- [What you are asked to do]: In how many lines of the records does "plus" appear? Answer with one number.

- [Material supplied]:

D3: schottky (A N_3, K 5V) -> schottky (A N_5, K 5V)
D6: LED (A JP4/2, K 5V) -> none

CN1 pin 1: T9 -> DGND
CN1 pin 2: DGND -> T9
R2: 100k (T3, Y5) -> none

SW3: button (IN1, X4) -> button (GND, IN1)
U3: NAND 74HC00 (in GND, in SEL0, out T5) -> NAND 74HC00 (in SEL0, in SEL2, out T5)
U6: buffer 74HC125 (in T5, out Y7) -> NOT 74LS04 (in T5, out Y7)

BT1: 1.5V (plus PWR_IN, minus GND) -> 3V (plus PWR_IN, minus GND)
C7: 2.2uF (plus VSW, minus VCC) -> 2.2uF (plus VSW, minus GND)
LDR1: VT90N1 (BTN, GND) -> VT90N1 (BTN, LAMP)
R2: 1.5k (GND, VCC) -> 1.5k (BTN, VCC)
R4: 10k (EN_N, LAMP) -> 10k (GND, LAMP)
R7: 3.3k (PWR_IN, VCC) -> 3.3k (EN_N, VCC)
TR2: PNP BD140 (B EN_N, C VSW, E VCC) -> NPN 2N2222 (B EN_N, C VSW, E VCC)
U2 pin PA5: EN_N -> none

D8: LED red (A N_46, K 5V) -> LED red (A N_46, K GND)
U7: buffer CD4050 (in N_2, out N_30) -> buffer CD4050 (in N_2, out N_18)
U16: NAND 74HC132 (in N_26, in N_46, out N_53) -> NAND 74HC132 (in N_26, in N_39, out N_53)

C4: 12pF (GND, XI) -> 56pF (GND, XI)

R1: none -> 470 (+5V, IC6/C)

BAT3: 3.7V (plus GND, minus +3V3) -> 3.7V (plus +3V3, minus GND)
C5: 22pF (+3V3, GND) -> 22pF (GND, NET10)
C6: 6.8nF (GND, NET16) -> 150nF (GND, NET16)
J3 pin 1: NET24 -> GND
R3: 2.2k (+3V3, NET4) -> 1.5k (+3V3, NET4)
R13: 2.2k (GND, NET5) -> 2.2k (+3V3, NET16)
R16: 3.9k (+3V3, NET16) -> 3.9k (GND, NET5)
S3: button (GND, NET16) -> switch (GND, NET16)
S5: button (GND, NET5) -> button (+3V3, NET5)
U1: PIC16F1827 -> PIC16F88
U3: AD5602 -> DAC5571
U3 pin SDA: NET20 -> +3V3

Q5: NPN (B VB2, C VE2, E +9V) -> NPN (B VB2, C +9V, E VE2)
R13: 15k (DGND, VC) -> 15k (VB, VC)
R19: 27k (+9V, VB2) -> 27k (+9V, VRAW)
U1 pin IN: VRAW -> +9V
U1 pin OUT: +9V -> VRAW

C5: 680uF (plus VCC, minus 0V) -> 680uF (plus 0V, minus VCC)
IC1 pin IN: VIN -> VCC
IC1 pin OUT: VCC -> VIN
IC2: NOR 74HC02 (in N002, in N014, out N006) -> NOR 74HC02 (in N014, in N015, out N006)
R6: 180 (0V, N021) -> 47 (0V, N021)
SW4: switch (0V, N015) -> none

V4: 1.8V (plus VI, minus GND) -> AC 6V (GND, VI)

- [Finished exercise]: 5